— START —
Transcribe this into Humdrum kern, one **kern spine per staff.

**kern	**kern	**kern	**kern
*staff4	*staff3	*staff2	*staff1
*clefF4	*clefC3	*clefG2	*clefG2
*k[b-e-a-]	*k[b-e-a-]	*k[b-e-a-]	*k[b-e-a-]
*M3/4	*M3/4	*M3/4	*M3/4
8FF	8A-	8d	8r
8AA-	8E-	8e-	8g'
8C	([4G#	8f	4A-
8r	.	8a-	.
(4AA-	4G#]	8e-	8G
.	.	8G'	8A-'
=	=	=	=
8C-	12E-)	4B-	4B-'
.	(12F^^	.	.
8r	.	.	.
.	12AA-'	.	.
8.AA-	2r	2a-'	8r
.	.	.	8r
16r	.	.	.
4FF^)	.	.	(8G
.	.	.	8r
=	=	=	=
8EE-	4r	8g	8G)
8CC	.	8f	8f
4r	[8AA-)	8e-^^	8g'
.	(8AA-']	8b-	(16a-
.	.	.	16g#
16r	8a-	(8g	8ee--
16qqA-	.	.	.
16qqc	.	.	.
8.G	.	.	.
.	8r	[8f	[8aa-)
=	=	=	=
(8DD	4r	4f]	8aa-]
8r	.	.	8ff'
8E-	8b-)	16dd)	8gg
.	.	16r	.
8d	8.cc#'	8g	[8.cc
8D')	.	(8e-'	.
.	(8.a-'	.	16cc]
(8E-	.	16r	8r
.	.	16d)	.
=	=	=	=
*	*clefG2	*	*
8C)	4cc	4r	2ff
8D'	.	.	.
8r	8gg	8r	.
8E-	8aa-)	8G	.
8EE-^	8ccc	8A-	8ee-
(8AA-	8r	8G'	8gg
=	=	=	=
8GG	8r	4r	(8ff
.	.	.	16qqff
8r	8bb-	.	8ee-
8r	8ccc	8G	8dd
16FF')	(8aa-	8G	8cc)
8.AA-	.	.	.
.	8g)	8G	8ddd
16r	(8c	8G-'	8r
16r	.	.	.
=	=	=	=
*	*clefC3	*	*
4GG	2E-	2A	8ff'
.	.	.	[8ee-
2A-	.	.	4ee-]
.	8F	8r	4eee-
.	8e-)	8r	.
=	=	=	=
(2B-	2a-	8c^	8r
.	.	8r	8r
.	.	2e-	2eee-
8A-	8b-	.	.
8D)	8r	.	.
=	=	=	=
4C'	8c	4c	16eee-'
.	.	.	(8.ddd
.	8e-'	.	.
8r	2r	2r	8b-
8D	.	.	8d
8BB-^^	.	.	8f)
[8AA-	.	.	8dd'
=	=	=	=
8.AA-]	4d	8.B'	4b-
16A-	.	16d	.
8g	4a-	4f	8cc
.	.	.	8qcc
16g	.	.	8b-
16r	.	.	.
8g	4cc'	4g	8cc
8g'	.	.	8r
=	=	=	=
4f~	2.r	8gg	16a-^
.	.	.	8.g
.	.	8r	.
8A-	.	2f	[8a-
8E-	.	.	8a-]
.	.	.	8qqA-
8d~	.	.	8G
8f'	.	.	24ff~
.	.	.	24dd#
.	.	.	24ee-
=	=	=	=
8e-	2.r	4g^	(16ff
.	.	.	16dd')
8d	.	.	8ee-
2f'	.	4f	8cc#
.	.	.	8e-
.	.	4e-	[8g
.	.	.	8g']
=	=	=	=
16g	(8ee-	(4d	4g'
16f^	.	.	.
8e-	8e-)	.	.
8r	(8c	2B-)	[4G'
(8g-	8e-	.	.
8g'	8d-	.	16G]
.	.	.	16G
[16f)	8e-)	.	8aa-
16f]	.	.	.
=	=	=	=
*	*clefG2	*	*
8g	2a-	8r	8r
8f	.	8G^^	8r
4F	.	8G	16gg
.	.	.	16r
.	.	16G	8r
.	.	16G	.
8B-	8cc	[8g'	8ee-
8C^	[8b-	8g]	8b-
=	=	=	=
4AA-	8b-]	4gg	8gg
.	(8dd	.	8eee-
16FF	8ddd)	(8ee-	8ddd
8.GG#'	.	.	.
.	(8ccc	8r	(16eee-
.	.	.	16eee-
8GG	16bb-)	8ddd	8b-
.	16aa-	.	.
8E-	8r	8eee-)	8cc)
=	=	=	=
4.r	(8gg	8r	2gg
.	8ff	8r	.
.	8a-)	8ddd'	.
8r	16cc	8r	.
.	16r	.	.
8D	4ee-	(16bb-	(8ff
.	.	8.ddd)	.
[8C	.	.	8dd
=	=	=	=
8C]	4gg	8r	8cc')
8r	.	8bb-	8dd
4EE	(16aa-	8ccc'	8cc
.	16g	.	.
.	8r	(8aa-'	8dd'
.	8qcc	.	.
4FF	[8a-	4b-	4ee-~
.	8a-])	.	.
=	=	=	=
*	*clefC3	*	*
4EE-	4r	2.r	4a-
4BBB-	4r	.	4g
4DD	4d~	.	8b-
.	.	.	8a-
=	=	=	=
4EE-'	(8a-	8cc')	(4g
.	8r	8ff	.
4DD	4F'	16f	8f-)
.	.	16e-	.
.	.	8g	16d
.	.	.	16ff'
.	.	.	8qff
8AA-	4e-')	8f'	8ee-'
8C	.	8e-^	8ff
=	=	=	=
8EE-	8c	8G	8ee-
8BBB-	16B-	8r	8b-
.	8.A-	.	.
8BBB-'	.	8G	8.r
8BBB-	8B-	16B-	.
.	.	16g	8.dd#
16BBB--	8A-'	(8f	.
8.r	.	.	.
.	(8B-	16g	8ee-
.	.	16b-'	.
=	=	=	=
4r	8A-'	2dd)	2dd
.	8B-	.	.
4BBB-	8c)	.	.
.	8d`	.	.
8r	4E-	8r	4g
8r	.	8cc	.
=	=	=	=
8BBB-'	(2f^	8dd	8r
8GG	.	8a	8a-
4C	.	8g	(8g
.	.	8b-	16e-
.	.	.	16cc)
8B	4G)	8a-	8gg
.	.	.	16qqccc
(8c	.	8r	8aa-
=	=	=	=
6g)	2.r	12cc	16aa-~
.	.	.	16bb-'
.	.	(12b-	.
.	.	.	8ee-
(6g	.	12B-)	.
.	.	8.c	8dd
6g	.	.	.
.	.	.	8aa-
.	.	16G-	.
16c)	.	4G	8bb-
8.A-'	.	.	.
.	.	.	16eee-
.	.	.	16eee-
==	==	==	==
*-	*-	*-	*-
— END —
_REQUIREMENTS_
From the entries above, copy out every line that contains the string "kern".

_EXPECTED ANSWER_
Transcribe this into Humdrum kern, one **kern spine per staff.
**kern	**kern	**kern	**kern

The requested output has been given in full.